BEGIN DATA TO EXAMINE

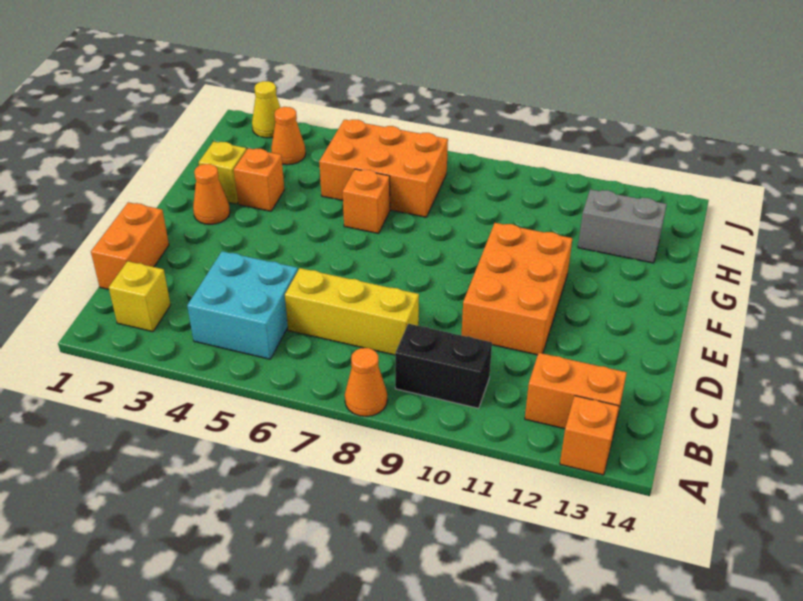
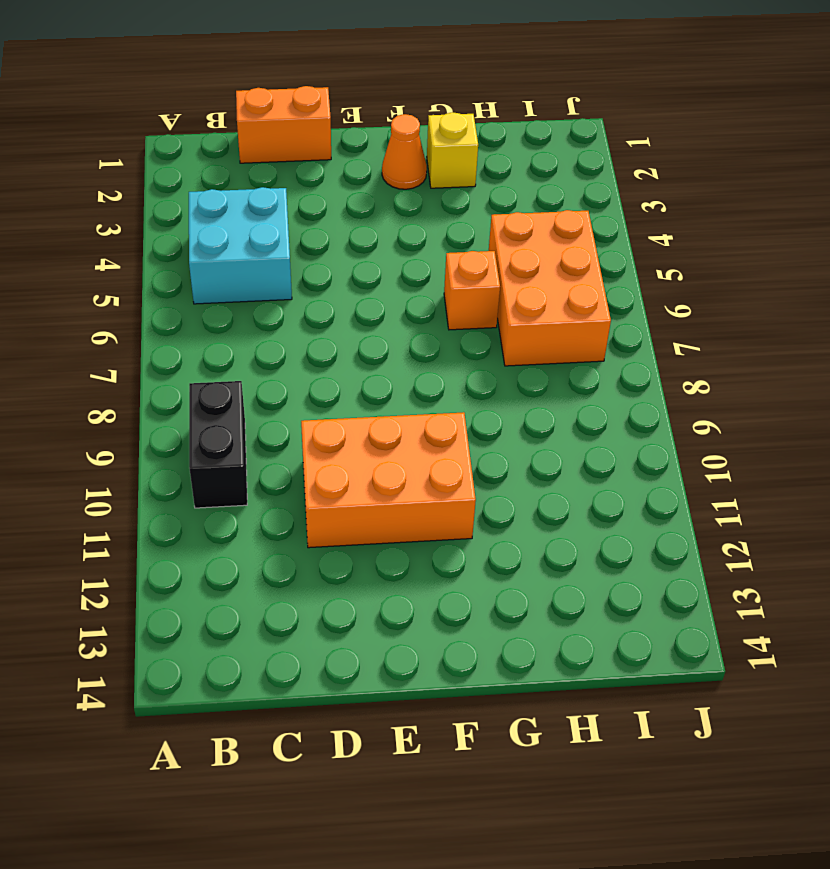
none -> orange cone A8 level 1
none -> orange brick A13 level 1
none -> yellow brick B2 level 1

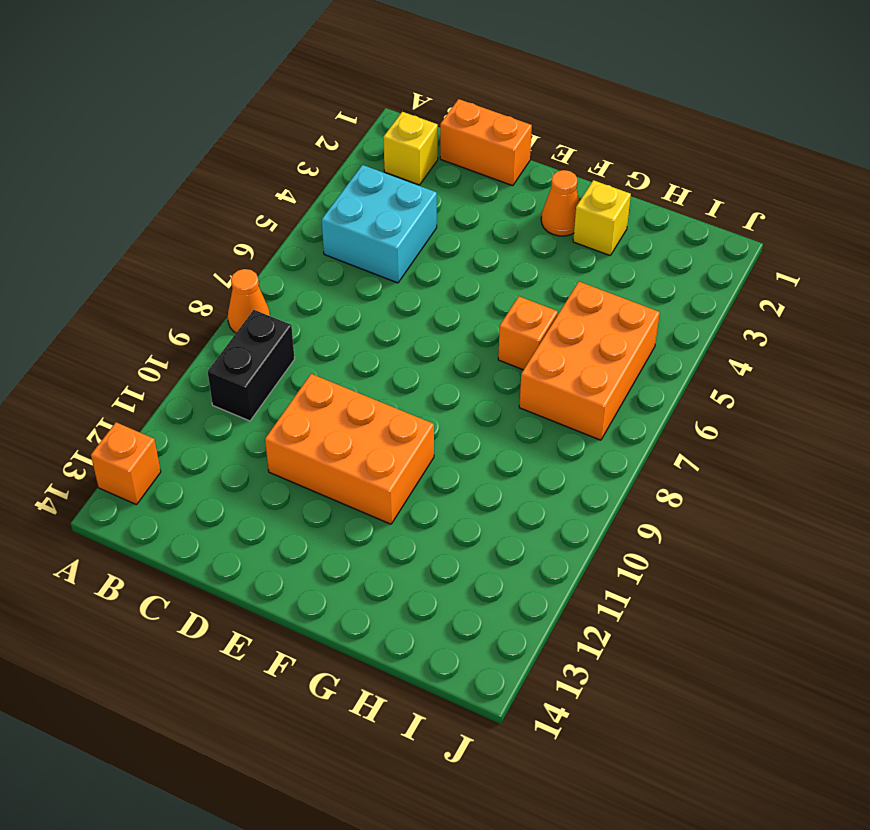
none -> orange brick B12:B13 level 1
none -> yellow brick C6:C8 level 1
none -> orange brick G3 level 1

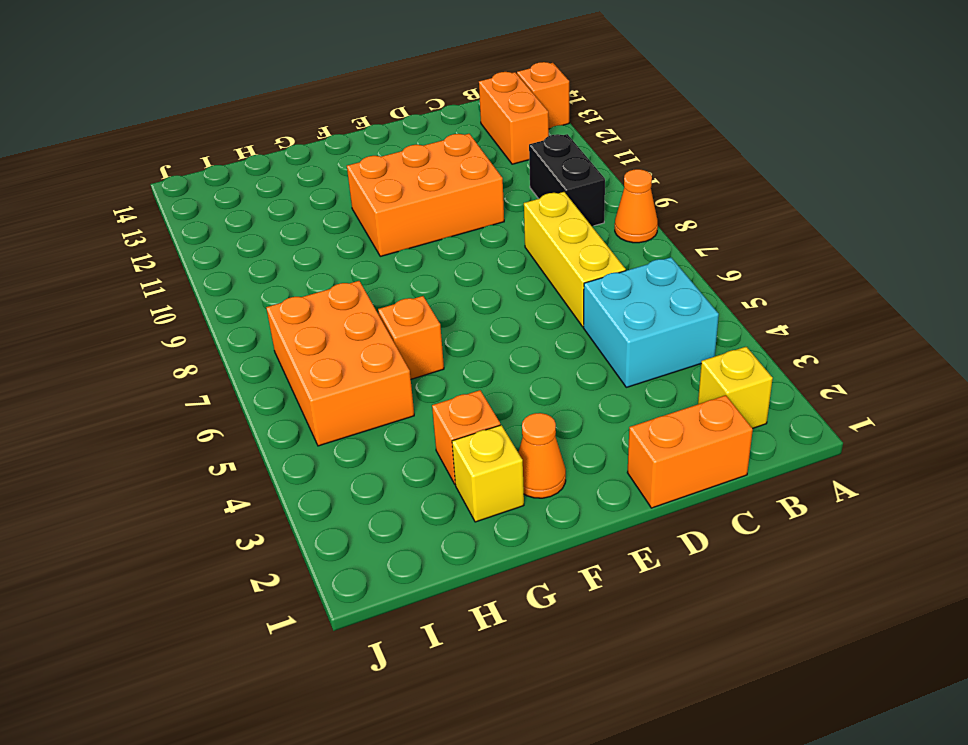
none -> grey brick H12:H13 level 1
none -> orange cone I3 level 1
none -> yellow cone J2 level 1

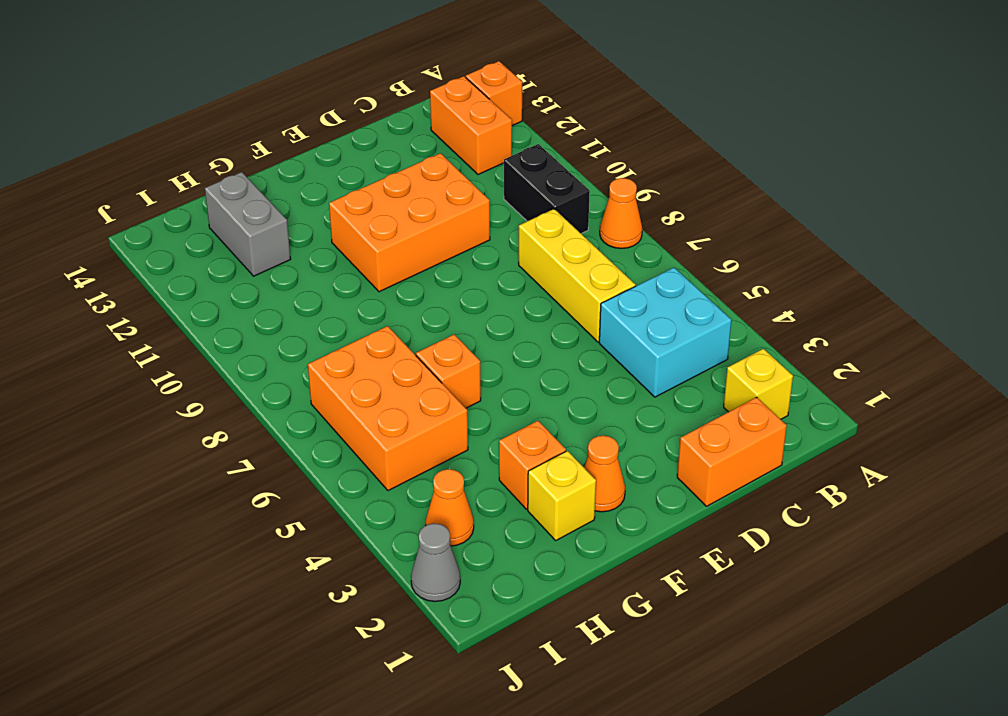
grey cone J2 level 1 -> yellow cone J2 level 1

END DATA TO EXAMINE

• ACTIVITY
From the line containing "none -> yellow brick C6:C8 level 1" to the final line above, both included, transcribe every line exactly and leave all pictures out.

• ANSWER AREA
none -> yellow brick C6:C8 level 1
none -> orange brick G3 level 1

none -> grey brick H12:H13 level 1
none -> orange cone I3 level 1
none -> yellow cone J2 level 1

grey cone J2 level 1 -> yellow cone J2 level 1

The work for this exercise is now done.